» Data provided:
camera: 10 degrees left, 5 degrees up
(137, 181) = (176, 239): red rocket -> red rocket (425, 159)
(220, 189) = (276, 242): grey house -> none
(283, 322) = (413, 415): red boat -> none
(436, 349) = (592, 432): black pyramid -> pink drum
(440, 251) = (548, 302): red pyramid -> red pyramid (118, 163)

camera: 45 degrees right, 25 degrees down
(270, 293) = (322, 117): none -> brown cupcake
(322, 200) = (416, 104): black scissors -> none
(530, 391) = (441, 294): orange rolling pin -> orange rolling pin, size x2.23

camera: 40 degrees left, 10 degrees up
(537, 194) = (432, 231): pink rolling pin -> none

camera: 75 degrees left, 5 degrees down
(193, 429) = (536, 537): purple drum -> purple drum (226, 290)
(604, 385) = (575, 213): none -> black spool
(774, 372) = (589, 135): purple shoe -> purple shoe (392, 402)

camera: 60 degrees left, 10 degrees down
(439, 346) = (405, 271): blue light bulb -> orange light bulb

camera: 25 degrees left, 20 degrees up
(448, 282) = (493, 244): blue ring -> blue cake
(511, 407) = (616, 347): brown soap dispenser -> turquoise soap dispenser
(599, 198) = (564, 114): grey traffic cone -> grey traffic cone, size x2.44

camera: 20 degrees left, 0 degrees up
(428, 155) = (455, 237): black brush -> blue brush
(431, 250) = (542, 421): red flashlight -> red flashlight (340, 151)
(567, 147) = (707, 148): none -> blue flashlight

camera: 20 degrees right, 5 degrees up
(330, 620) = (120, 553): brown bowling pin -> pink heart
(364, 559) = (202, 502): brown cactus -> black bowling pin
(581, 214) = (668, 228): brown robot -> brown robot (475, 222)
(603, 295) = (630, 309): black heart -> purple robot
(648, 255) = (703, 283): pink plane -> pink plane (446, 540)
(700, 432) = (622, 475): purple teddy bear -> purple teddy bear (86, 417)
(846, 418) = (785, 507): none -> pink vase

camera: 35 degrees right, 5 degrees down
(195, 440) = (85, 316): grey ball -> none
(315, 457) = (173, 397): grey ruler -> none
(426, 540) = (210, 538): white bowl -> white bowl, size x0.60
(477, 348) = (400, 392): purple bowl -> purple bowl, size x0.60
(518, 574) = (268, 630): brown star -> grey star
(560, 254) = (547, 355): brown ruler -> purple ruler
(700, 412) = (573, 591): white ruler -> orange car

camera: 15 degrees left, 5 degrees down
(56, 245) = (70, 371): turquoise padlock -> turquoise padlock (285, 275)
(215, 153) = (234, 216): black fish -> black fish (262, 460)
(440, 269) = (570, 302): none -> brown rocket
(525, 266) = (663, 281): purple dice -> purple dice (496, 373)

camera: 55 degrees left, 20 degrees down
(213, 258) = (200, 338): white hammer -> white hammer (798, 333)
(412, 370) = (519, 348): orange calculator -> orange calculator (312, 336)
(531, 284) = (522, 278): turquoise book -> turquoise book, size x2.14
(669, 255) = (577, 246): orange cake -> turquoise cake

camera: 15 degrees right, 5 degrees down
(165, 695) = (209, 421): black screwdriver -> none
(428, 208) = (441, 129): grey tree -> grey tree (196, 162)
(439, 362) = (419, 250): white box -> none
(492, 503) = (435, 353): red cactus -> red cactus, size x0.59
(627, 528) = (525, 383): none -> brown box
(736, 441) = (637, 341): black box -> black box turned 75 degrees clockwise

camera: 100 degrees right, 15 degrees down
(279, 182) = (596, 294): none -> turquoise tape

» Your objective: Where a line above includes "flashlight", copy that line.

» Response box:
(431, 250) = (542, 421): red flashlight -> red flashlight (340, 151)
(567, 147) = (707, 148): none -> blue flashlight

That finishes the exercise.